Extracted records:
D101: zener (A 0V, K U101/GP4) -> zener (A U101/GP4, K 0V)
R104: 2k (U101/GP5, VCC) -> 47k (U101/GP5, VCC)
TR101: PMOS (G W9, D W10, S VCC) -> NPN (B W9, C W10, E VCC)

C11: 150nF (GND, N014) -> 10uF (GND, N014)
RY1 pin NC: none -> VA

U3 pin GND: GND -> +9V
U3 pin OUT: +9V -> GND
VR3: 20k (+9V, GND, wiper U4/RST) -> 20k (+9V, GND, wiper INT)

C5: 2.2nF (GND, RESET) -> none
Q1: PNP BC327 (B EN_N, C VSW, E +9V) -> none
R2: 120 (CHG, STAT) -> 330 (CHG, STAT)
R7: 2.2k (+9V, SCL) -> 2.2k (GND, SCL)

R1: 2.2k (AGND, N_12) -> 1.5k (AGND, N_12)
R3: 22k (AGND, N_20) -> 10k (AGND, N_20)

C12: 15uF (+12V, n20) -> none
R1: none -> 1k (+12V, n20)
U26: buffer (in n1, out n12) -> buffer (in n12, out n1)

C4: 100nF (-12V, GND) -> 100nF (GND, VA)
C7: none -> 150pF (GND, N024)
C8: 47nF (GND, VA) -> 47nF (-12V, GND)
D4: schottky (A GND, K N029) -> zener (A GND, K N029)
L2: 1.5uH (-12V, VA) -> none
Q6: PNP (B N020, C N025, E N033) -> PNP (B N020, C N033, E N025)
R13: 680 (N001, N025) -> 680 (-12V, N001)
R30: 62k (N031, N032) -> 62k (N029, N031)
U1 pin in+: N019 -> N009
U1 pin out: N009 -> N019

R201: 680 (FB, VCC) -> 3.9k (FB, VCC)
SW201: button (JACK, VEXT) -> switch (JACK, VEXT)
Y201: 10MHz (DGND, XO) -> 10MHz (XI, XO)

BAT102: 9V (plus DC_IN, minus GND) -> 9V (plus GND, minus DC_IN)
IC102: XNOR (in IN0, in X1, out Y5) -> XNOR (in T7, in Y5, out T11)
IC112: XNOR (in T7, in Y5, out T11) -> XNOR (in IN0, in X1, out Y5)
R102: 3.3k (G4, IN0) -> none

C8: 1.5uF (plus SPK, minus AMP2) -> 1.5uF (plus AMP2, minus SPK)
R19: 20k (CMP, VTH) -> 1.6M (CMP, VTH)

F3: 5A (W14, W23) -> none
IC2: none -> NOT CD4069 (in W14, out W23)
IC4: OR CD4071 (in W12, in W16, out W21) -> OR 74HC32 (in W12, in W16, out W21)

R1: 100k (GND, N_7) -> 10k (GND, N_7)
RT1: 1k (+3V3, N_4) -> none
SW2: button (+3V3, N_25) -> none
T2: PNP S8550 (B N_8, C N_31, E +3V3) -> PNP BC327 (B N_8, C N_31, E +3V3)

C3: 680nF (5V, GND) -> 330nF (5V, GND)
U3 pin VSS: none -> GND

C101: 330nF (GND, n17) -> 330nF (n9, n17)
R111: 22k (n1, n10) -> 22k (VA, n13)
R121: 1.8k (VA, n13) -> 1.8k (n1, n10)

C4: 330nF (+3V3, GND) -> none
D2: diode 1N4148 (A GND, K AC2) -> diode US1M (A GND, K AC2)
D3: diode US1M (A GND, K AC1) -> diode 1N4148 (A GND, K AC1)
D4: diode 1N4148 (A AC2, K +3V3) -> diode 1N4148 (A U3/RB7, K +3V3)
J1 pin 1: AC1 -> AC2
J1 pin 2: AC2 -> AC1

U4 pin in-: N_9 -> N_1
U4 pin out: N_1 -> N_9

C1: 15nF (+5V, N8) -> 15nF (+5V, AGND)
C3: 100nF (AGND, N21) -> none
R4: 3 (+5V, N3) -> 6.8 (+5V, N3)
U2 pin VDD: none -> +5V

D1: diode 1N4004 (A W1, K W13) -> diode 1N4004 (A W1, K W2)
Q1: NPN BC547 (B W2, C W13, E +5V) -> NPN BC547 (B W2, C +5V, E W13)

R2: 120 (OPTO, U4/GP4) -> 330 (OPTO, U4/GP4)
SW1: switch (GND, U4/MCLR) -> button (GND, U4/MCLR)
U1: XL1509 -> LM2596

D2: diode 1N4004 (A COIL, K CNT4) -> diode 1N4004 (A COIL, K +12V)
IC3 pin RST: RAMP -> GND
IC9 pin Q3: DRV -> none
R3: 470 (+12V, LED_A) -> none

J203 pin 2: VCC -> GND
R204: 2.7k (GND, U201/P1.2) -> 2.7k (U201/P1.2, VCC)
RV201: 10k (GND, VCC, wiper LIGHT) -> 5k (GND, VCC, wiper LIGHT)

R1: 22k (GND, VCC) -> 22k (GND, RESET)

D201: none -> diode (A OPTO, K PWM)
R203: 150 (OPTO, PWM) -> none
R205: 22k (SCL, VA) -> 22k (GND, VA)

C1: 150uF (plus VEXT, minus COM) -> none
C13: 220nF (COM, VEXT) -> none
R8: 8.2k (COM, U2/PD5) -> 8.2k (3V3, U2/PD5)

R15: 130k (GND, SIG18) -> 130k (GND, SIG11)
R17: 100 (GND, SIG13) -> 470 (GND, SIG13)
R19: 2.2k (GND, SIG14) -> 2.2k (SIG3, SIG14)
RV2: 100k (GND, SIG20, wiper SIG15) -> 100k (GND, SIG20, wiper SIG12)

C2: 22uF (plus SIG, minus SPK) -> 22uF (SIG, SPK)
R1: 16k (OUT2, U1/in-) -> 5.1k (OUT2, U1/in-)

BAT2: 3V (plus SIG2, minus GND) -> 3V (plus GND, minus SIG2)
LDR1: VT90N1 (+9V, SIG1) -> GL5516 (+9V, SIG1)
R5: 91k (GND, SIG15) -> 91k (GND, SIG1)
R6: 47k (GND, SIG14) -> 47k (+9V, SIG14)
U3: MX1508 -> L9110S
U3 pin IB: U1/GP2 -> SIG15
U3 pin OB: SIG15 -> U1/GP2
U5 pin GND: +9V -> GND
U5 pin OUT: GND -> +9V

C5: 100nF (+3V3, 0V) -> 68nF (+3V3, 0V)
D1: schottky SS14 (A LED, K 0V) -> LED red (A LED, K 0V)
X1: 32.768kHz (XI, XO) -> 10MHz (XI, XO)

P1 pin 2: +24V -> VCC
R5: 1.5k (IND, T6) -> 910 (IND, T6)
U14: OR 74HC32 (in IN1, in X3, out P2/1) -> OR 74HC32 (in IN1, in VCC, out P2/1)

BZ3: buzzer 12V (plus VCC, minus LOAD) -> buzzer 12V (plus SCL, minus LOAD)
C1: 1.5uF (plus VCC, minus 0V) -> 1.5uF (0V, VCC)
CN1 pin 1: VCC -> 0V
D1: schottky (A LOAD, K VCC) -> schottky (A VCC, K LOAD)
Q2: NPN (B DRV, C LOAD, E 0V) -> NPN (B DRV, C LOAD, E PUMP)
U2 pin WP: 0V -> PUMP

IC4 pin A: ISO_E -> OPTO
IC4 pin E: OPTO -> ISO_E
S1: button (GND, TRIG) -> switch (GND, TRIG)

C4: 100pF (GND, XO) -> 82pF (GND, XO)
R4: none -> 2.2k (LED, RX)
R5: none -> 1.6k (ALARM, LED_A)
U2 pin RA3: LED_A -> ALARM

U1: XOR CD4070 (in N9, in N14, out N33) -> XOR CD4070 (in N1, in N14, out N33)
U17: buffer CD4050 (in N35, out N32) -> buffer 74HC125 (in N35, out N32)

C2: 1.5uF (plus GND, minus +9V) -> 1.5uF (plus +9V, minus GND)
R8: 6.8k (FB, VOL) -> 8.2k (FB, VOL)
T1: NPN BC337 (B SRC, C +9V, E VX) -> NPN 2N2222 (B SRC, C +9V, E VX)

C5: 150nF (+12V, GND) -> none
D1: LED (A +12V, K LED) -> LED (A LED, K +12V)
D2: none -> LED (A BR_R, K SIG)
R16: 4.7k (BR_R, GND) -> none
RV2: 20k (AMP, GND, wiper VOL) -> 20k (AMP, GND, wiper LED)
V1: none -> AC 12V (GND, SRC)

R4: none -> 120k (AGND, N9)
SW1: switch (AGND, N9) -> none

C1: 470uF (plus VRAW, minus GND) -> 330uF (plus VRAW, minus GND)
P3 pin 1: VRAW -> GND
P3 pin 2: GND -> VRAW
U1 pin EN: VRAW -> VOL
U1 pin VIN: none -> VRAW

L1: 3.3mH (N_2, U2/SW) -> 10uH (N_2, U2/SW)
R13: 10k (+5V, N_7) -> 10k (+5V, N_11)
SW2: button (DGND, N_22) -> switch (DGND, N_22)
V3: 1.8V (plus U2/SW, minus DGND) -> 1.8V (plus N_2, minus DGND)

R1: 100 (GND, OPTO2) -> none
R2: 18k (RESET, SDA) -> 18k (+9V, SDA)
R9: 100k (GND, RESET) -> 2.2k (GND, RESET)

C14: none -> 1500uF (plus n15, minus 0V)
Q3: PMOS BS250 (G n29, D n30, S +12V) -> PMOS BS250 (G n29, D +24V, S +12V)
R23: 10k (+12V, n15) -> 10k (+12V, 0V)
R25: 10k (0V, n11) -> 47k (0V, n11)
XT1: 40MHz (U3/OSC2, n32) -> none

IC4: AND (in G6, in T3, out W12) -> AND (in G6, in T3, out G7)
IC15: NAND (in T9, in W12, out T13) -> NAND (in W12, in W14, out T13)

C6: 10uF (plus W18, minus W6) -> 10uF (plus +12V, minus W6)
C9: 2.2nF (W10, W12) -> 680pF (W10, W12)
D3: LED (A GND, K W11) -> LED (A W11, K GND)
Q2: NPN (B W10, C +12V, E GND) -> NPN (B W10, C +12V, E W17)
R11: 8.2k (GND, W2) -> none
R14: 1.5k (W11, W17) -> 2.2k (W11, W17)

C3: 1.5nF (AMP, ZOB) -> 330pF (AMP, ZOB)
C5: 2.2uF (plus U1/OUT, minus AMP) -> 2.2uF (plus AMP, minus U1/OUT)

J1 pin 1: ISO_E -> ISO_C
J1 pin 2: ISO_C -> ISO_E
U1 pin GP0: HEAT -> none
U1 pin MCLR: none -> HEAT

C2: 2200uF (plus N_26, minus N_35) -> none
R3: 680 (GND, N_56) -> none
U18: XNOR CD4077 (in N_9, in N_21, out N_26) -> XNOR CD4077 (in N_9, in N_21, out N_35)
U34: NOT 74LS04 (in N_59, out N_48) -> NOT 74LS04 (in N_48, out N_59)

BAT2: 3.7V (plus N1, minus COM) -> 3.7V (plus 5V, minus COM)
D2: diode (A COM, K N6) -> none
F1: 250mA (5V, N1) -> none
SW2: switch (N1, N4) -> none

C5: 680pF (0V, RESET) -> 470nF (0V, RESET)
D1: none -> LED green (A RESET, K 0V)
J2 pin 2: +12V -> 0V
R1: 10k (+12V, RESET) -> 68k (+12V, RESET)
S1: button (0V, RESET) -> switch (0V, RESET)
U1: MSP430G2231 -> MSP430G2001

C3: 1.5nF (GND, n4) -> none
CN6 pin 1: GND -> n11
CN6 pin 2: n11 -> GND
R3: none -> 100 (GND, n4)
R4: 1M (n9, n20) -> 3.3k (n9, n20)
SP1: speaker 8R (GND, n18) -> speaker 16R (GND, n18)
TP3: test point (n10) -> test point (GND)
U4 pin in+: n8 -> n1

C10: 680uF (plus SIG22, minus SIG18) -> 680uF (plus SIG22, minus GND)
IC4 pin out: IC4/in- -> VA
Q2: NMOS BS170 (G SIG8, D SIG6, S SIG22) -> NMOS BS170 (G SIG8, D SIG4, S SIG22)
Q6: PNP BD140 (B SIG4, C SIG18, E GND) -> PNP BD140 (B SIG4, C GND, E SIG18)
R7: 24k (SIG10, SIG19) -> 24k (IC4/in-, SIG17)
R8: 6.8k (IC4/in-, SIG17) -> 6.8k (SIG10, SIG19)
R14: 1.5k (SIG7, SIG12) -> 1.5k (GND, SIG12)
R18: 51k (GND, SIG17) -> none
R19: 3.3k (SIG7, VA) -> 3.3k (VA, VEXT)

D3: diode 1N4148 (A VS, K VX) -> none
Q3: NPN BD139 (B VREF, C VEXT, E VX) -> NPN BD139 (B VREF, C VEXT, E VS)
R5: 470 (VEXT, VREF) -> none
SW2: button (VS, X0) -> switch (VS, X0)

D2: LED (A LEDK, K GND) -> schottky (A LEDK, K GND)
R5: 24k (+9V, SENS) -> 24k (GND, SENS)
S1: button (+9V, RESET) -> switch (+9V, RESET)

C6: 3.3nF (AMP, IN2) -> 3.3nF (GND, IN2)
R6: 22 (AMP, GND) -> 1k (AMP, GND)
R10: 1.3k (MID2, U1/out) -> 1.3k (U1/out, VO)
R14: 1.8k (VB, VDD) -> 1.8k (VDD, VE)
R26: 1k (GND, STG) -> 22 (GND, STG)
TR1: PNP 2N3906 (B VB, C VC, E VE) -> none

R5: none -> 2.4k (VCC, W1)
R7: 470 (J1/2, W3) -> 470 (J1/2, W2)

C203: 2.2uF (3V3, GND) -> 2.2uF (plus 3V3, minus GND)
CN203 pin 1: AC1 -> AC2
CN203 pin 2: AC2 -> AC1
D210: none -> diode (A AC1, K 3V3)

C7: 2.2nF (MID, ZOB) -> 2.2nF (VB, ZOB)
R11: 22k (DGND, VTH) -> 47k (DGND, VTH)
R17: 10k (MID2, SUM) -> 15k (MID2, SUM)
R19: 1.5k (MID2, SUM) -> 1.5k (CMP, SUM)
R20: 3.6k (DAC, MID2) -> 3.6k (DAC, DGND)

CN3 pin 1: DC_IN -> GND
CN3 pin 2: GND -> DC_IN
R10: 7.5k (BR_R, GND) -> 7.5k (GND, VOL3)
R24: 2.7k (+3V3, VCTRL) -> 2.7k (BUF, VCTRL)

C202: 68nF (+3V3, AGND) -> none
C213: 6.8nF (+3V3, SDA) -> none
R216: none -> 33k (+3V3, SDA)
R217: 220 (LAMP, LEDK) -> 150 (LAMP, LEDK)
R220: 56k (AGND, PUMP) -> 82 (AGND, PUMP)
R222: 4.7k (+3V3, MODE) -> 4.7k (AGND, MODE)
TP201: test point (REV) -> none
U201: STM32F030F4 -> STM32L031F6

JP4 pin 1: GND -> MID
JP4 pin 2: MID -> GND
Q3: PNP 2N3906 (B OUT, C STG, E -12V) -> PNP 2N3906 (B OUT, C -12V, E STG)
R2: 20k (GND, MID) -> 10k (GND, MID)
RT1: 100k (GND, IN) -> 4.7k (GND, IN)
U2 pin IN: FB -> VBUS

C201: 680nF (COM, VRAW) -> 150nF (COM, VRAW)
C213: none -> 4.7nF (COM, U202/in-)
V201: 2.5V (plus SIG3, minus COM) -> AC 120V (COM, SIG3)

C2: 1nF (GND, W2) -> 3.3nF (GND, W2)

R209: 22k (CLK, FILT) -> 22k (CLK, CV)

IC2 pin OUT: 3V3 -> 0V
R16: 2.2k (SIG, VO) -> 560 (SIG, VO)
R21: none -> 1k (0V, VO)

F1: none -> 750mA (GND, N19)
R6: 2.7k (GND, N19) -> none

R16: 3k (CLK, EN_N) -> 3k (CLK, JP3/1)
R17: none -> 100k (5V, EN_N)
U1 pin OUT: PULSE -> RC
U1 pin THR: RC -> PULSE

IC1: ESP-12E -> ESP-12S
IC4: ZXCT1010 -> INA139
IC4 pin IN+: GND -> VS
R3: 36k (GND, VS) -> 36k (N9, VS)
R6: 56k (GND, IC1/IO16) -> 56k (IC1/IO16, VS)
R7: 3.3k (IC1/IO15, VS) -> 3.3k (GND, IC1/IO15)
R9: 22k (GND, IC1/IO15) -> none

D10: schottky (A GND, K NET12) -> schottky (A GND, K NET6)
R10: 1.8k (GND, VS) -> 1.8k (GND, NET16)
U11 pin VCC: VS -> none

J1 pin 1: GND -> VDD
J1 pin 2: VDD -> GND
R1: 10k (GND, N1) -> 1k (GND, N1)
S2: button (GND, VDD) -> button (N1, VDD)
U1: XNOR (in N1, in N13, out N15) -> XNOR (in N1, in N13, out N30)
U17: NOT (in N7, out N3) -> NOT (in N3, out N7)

- TASK TO COMPLETE
Scan the lines above, and whenever one holds the string "diode", copy it.

- EXERCISE RESULT
D2: diode 1N4148 (A GND, K AC2) -> diode US1M (A GND, K AC2)
D3: diode US1M (A GND, K AC1) -> diode 1N4148 (A GND, K AC1)
D4: diode 1N4148 (A AC2, K +3V3) -> diode 1N4148 (A U3/RB7, K +3V3)
D1: diode 1N4004 (A W1, K W13) -> diode 1N4004 (A W1, K W2)
D2: diode 1N4004 (A COIL, K CNT4) -> diode 1N4004 (A COIL, K +12V)
D201: none -> diode (A OPTO, K PWM)
D2: diode (A COM, K N6) -> none
D3: diode 1N4148 (A VS, K VX) -> none
D210: none -> diode (A AC1, K 3V3)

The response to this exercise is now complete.